## How to complete this task
Scan the entries below for the word "right" and copy every line where it turns up.

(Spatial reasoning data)
---
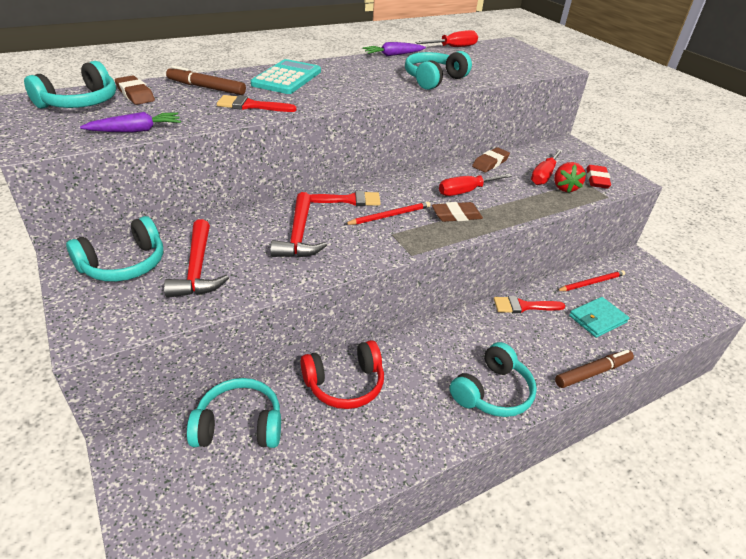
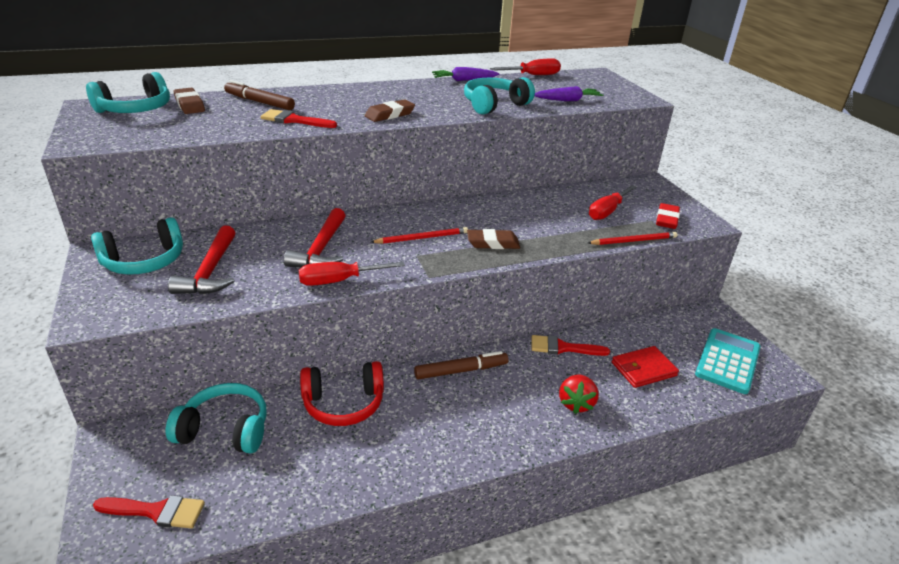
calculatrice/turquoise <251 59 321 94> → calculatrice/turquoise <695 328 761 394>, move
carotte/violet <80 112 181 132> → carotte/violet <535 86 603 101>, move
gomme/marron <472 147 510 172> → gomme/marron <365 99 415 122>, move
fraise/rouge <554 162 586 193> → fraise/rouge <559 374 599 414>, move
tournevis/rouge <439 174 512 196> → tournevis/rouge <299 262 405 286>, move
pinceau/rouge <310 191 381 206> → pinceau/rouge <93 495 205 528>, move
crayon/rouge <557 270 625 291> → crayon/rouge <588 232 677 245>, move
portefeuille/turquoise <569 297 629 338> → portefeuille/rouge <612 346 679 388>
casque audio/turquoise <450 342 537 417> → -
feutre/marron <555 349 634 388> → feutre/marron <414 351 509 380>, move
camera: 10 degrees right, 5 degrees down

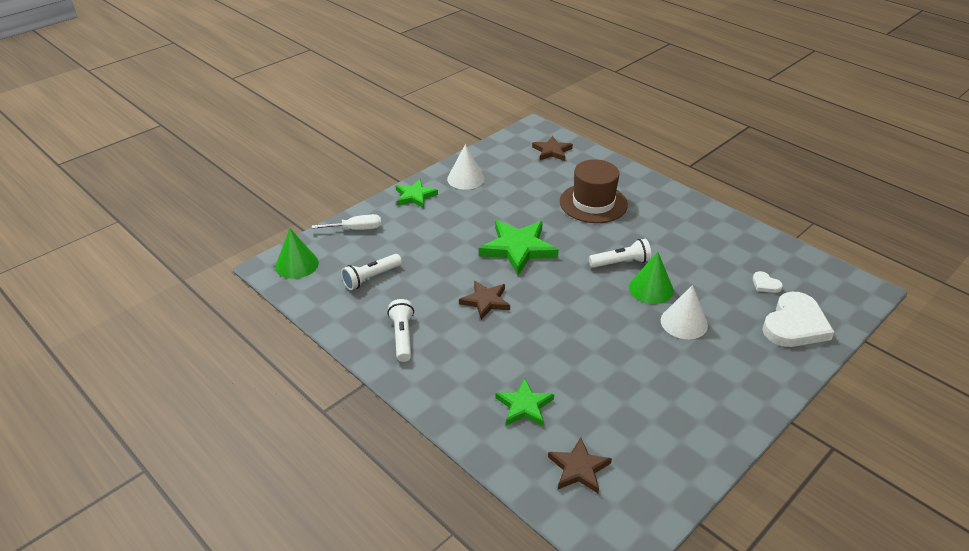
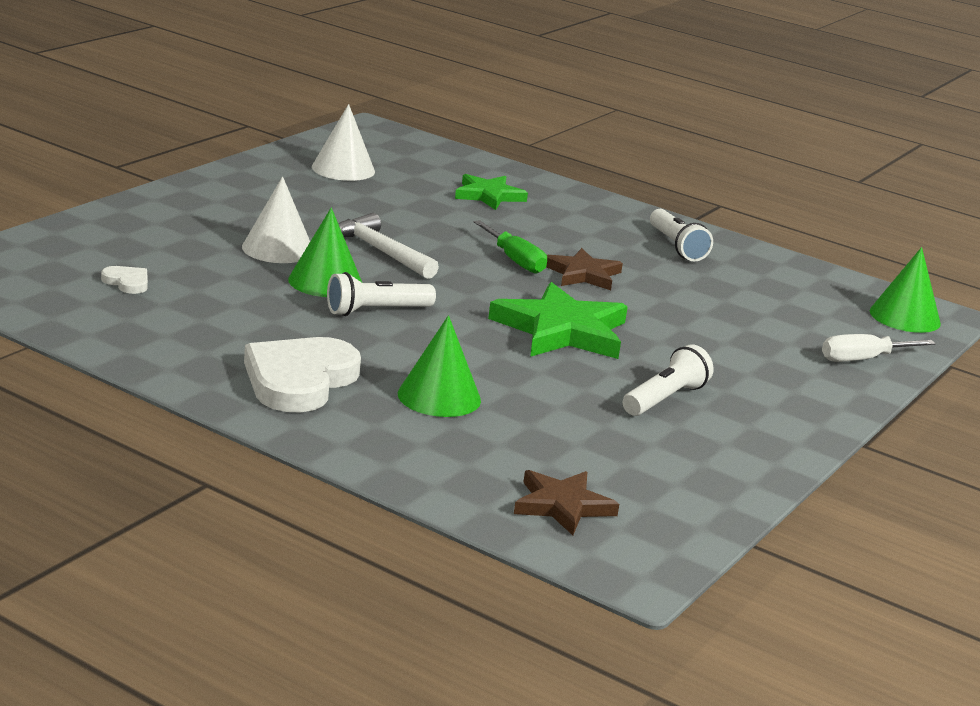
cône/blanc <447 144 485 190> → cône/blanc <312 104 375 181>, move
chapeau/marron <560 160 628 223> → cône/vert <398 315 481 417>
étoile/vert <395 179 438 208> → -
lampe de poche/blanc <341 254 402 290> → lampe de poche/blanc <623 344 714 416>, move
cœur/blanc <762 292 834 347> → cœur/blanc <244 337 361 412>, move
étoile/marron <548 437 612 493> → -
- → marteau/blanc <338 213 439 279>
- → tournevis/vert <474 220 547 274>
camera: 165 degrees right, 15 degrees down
---
## Your solution
camera: 10 degrees right, 5 degrees down
camera: 165 degrees right, 15 degrees down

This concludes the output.